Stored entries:
»»
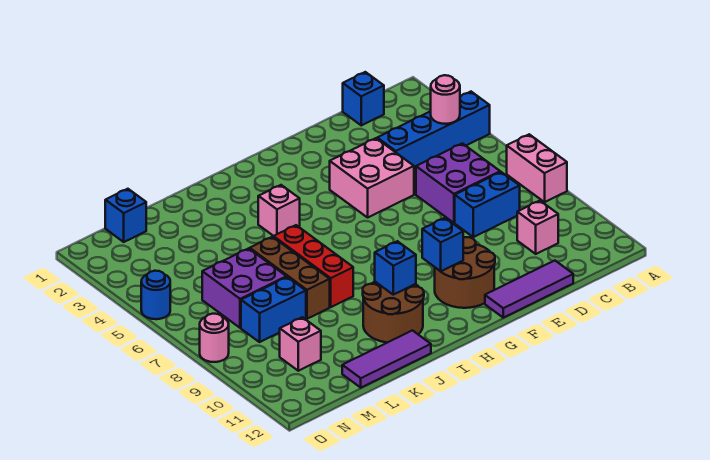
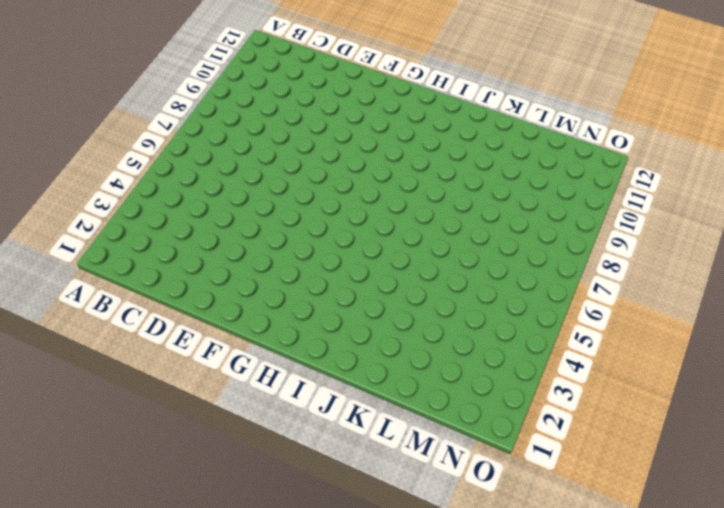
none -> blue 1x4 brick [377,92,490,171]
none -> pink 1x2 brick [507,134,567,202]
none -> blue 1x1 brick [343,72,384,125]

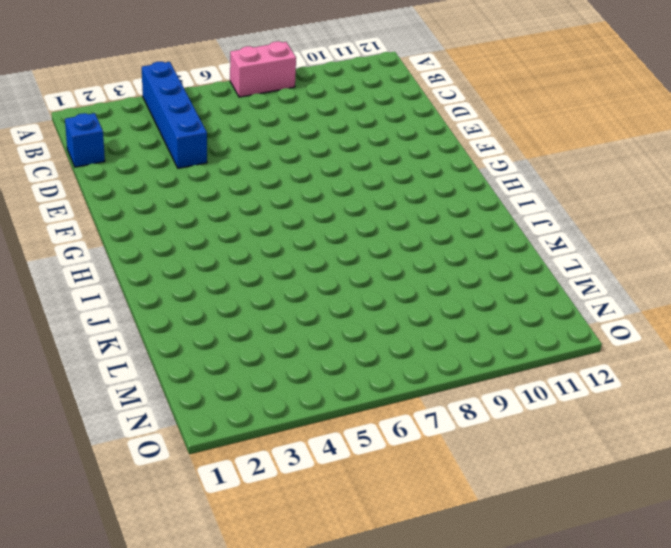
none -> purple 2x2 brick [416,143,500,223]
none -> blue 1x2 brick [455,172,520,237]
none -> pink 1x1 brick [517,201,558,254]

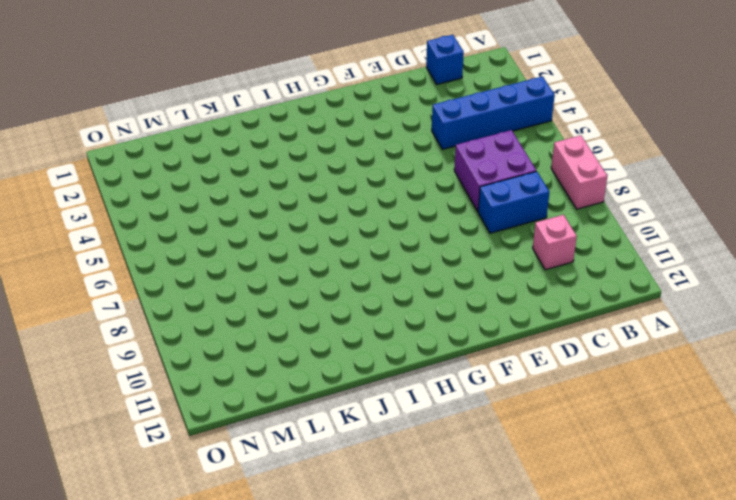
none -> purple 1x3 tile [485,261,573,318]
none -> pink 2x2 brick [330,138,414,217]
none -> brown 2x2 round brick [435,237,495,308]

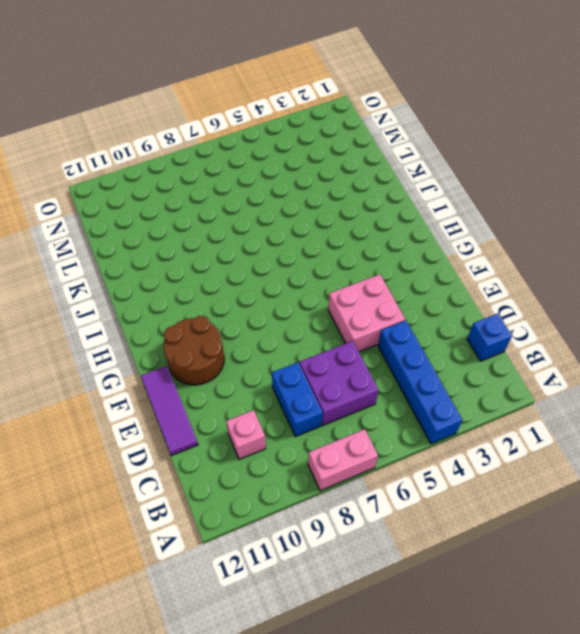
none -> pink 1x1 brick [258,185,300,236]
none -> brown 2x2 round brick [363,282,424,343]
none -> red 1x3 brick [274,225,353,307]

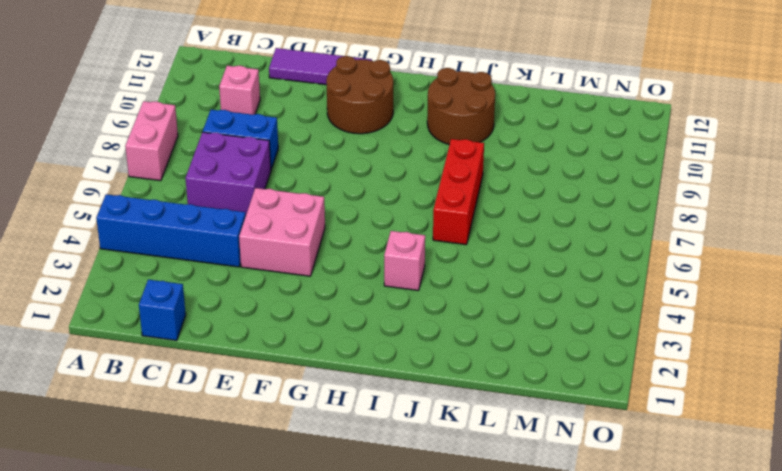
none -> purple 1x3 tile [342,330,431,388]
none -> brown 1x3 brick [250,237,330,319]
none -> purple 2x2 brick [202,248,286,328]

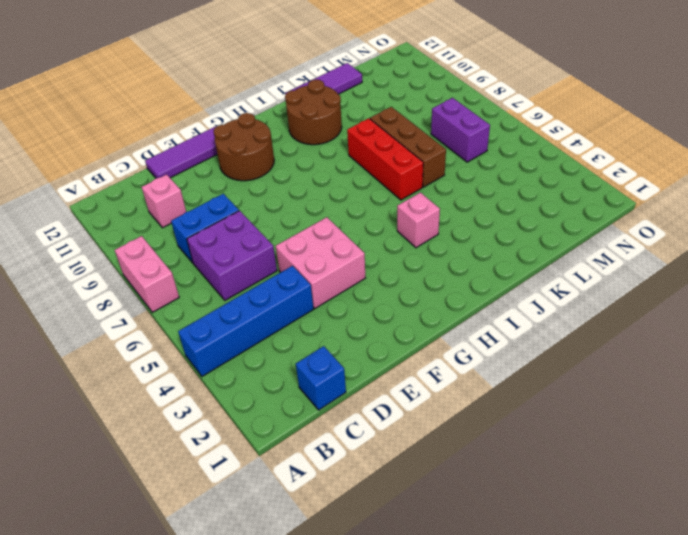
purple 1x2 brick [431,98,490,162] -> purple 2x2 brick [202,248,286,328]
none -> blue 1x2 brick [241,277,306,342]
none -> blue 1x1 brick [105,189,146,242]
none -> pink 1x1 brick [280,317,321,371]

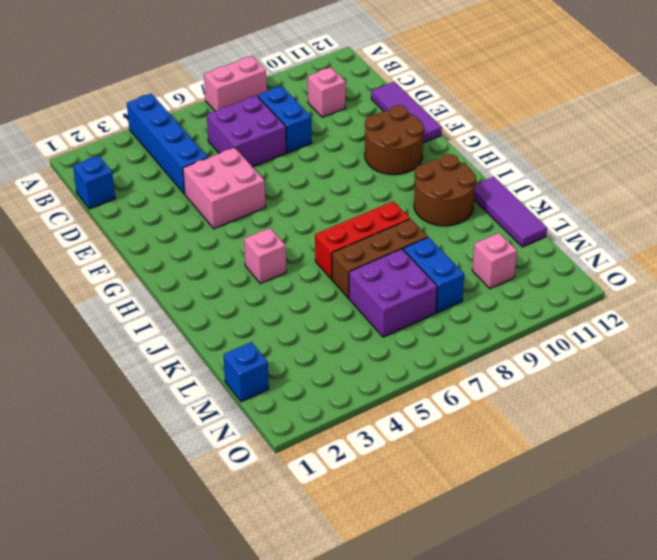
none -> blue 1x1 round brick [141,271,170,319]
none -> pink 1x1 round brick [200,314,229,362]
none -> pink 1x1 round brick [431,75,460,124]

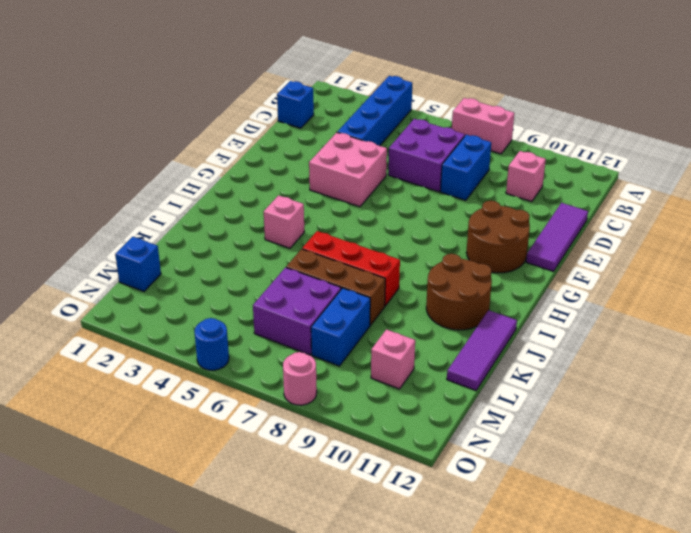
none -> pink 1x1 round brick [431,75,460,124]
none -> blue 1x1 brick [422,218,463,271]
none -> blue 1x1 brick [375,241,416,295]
««
Work task: Above are records; repeat only the lines from the line with "none -> pink 1x2 brick [507,134,567,202]" through the line with "none -> pink 2x2 brick [330,138,414,217]", and leave pictures out.

Result:
none -> pink 1x2 brick [507,134,567,202]
none -> blue 1x1 brick [343,72,384,125]

none -> purple 2x2 brick [416,143,500,223]
none -> blue 1x2 brick [455,172,520,237]
none -> pink 1x1 brick [517,201,558,254]

none -> purple 1x3 tile [485,261,573,318]
none -> pink 2x2 brick [330,138,414,217]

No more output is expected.